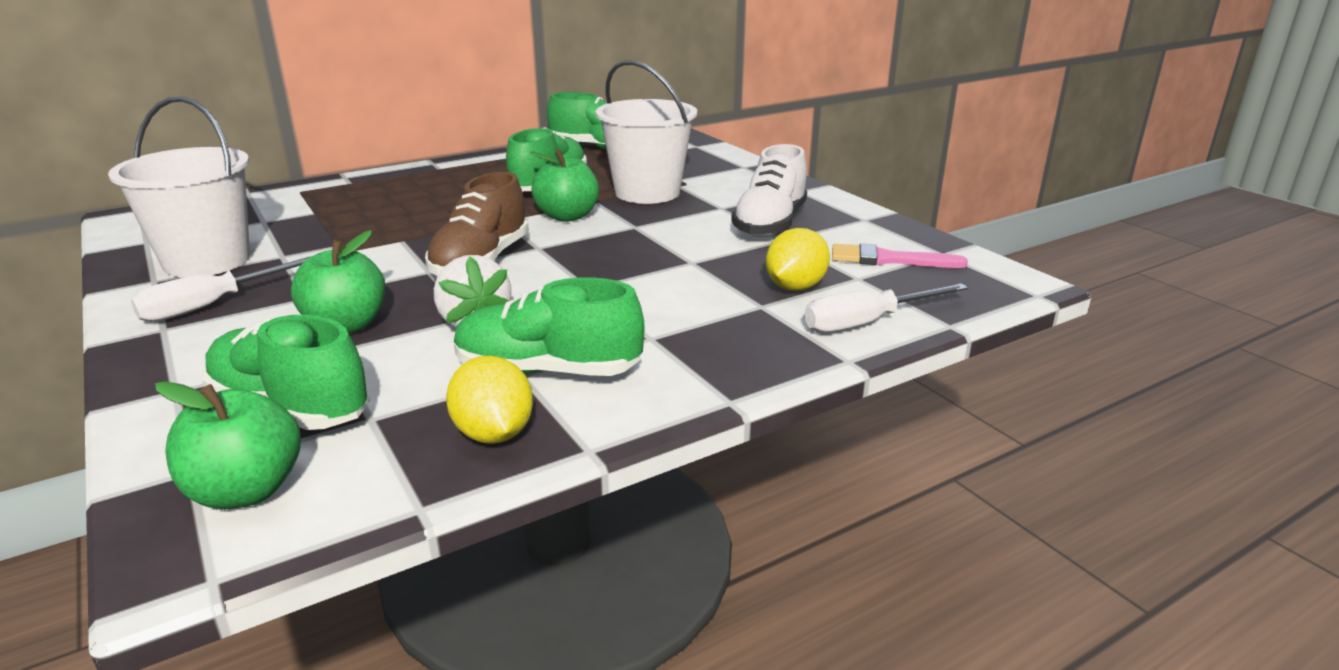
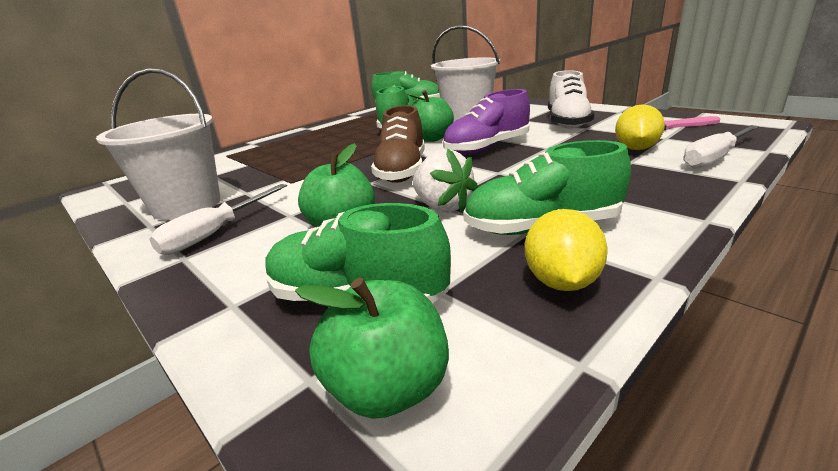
camera: 10 degrees left, 0 degrees up
(494, 434) = (561, 281): yellow lemon -> yellow lemon turned 45 degrees clockwise
(617, 247) = (487, 148): none -> purple shoe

#### [TASK PROMPT]
Every line above that holds the string "degrees" should be copied out.

#### [PROBLEM SOLUTION]
camera: 10 degrees left, 0 degrees up
(494, 434) = (561, 281): yellow lemon -> yellow lemon turned 45 degrees clockwise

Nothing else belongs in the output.